• Work to be completed: Each line from the one with "yellow lemon [352,464,398,499]" to the final line of the data must be reproduced exactly, and no other line may appear.

Source material section start

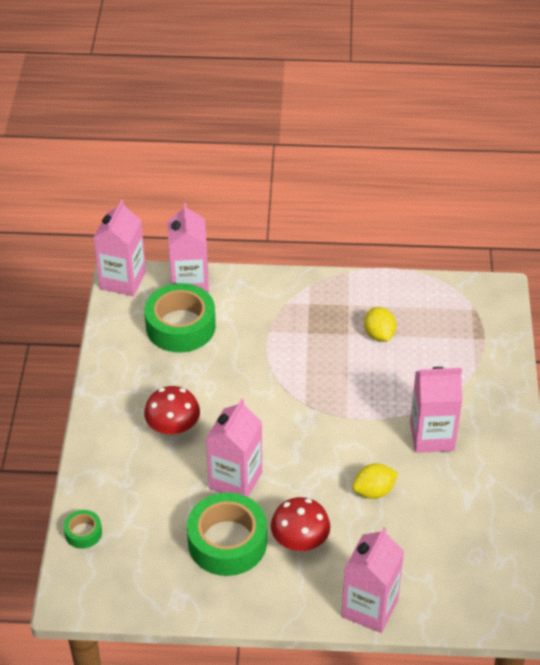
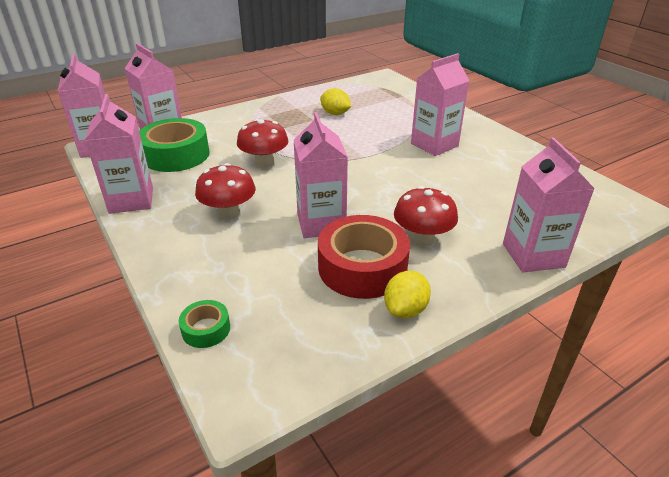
camera: 35 degrees left, 10 degrees down
green tape [187,492,267,576] -> red tape [318,215,410,299]
yellow lemon [352,464,398,499] -> yellow lemon moved to [384,271,431,318]
none -> pink carton [85,94,153,214]
none -> red mushroom [237,119,288,168]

Source material section end

• Solution below:
yellow lemon [352,464,398,499] -> yellow lemon moved to [384,271,431,318]
none -> pink carton [85,94,153,214]
none -> red mushroom [237,119,288,168]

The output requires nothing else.